### Exercise instructions
Pictures stay out; everything else in the records below gets copied exactly.

### Entries shown

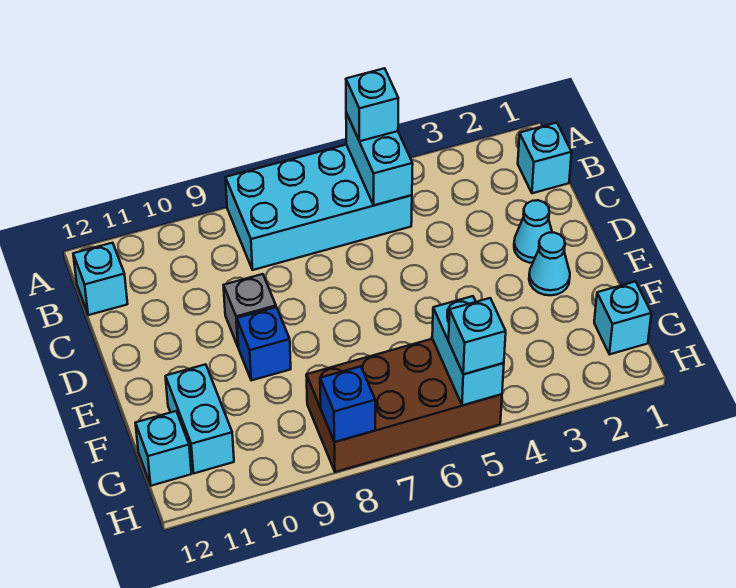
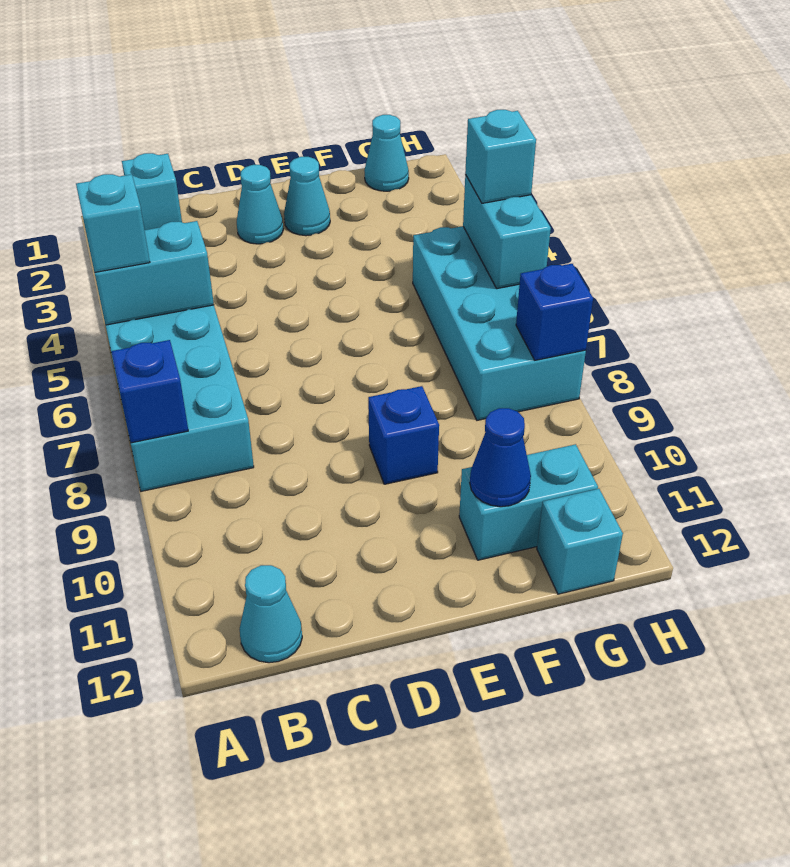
none -> blue brick A8 level 2
cyan brick B12 level 1 -> cyan cone B12 level 1
grey brick D9 level 1 -> none
none -> blue cone F11 level 2
cyan brick G1 level 1 -> cyan cone G1 level 1
brown brick G5:H8 level 1 -> cyan brick G5:H8 level 1
cyan brick G5:H5 level 2 -> cyan brick H5:H6 level 2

### Answer to this task
none -> blue brick A8 level 2
cyan brick B12 level 1 -> cyan cone B12 level 1
grey brick D9 level 1 -> none
none -> blue cone F11 level 2
cyan brick G1 level 1 -> cyan cone G1 level 1
brown brick G5:H8 level 1 -> cyan brick G5:H8 level 1
cyan brick G5:H5 level 2 -> cyan brick H5:H6 level 2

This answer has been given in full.